Data supplied:

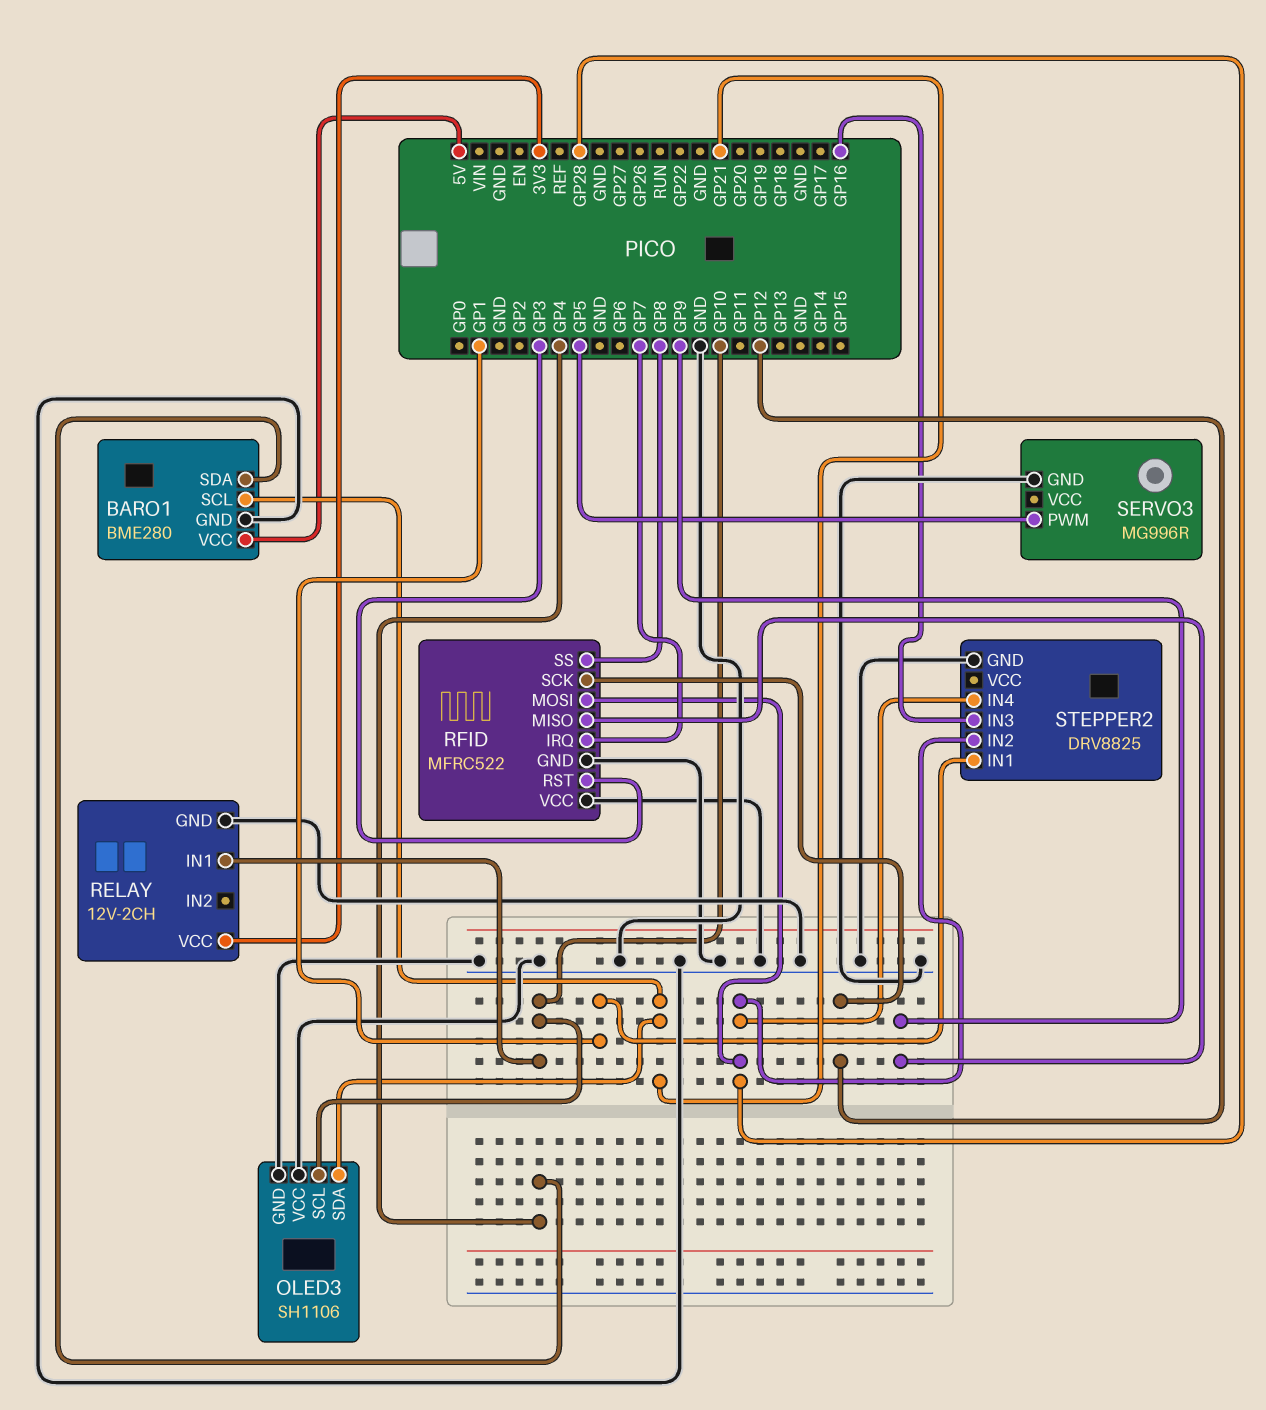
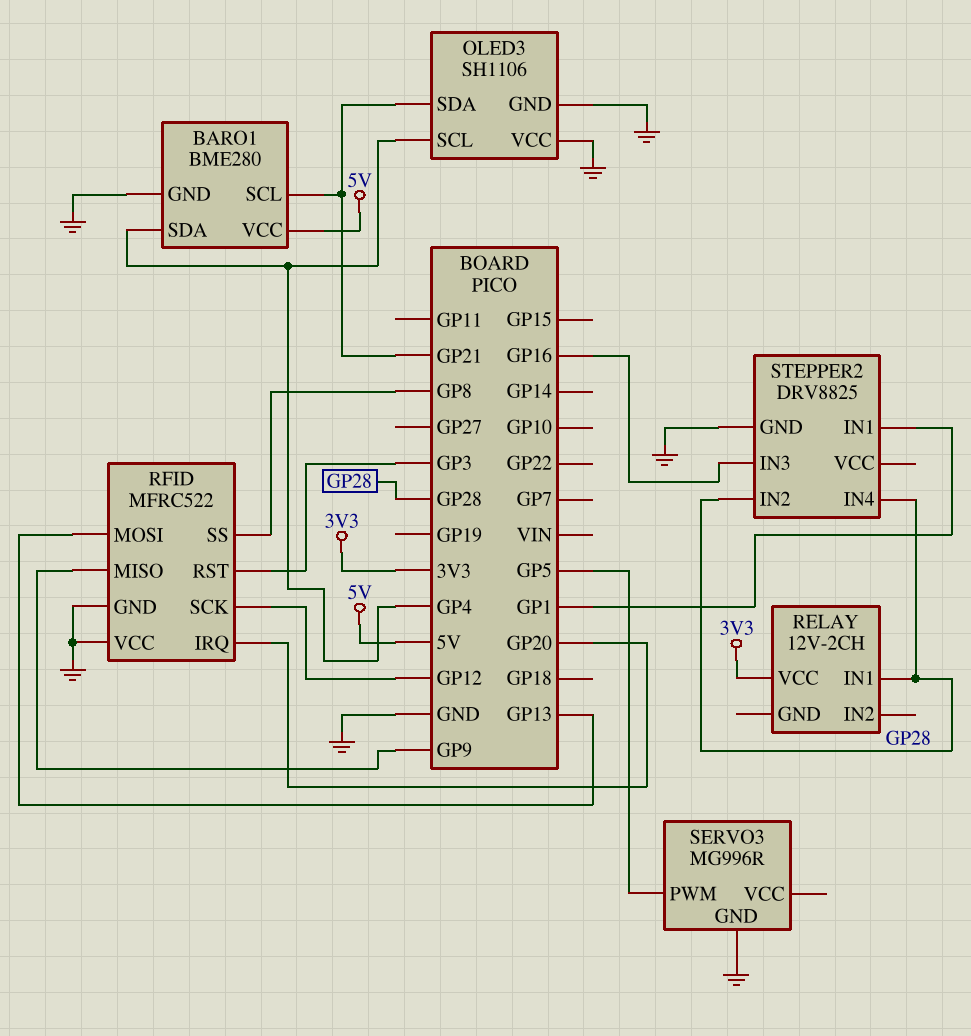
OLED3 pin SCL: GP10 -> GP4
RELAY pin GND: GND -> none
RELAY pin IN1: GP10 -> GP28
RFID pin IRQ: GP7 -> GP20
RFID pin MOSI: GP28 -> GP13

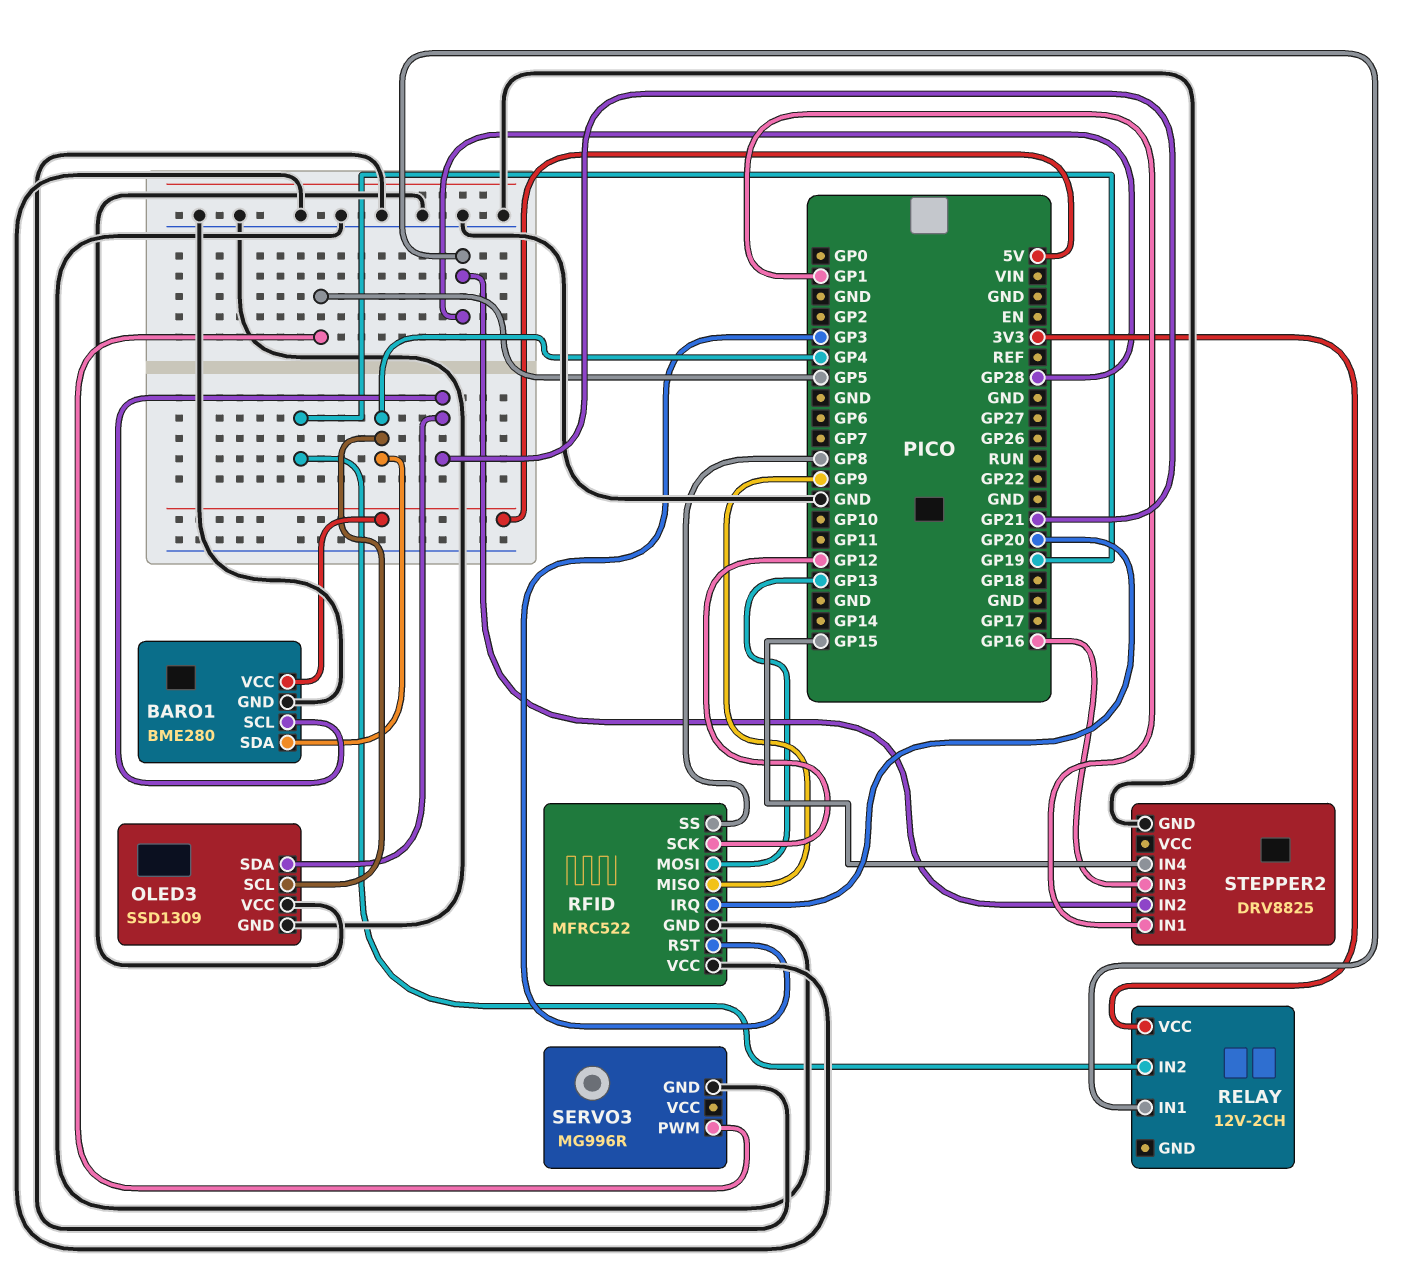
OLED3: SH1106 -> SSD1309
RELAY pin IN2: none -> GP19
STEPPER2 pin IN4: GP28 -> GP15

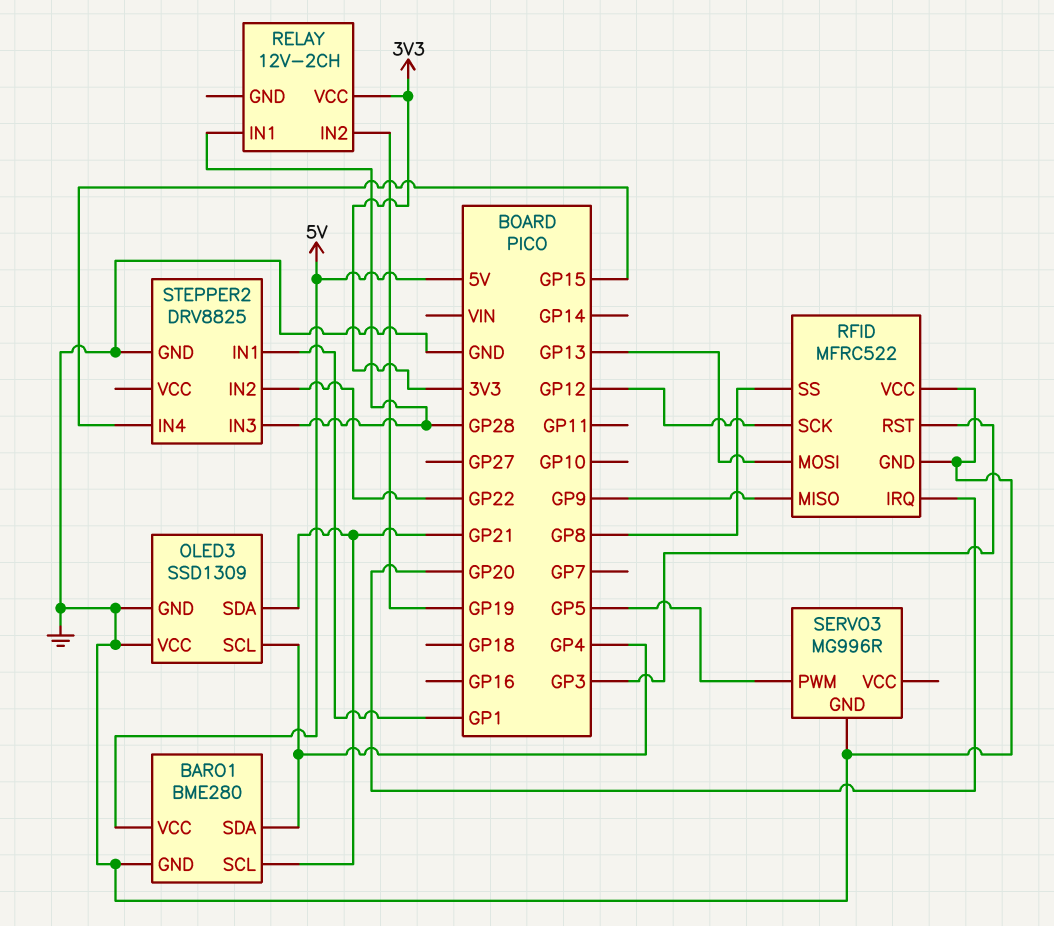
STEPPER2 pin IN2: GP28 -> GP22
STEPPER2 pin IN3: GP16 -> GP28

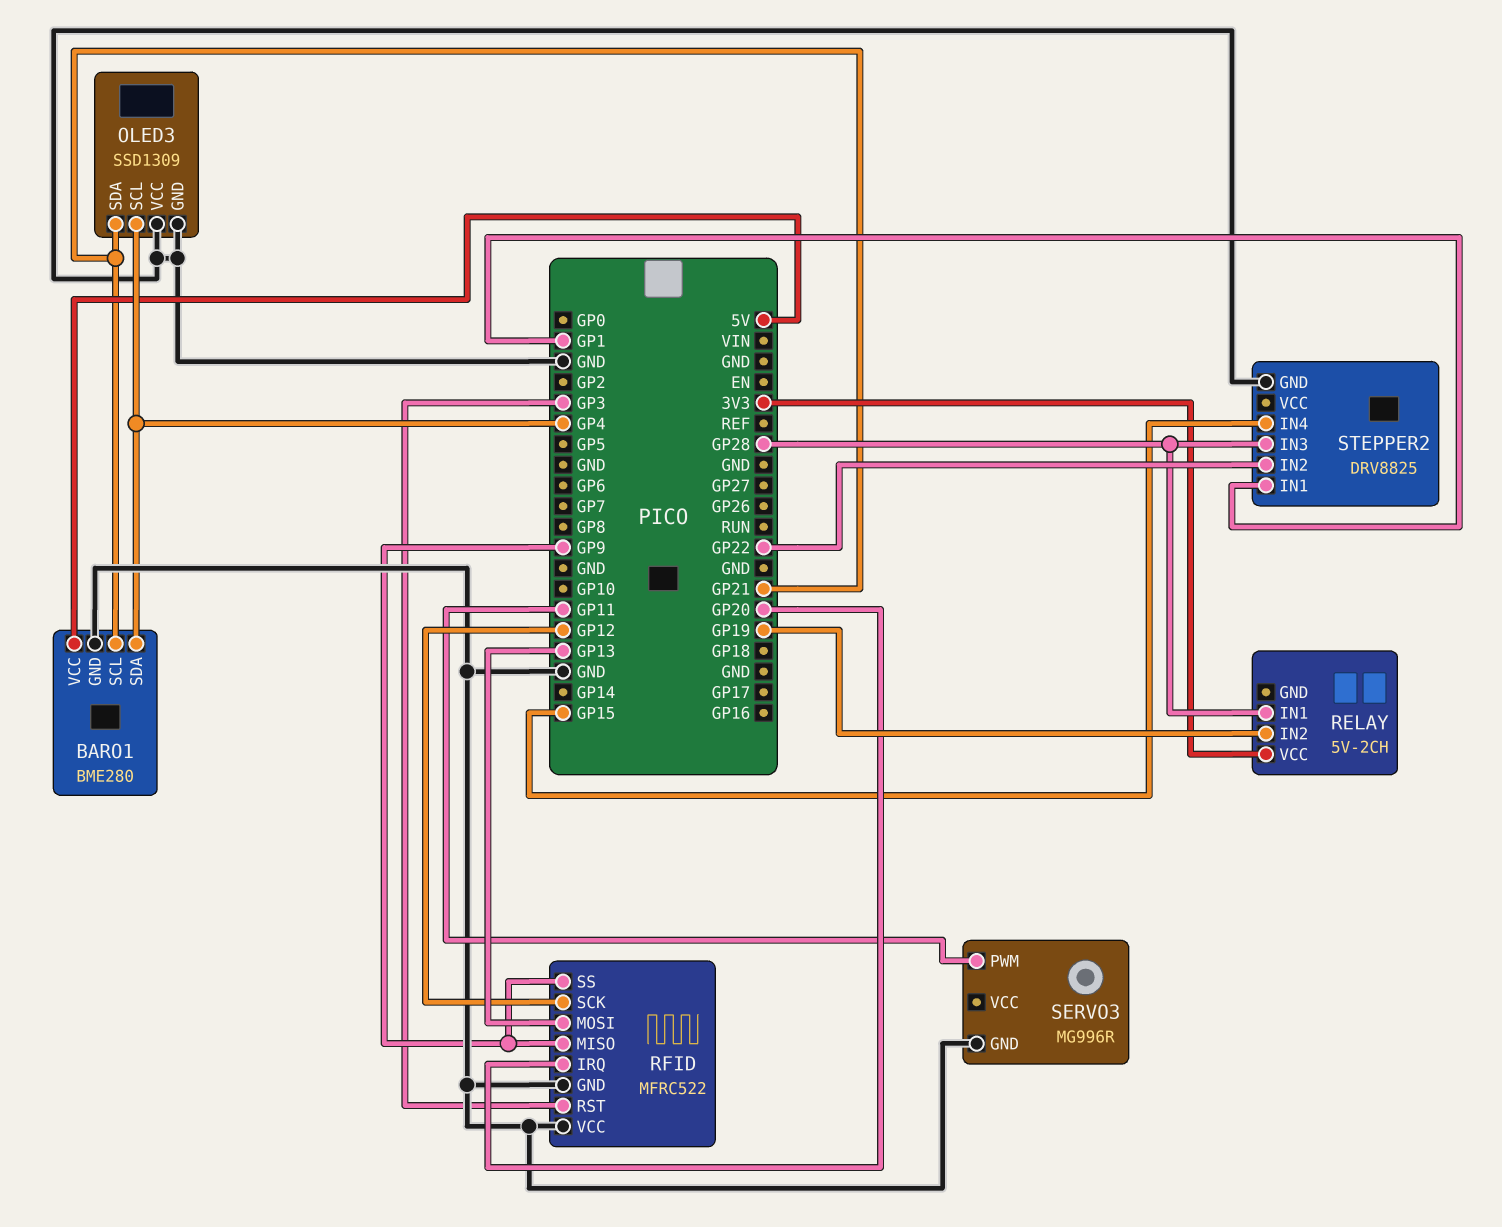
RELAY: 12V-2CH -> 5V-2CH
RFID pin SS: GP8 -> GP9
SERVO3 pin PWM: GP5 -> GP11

What this task involves:
The required output is the lines from the one containing "STEPPER2 pin IN4: GP28 -> GP15" through the end of the records above, reproduced exactly, with no pictures.

Completed exercise:
STEPPER2 pin IN4: GP28 -> GP15

STEPPER2 pin IN2: GP28 -> GP22
STEPPER2 pin IN3: GP16 -> GP28

RELAY: 12V-2CH -> 5V-2CH
RFID pin SS: GP8 -> GP9
SERVO3 pin PWM: GP5 -> GP11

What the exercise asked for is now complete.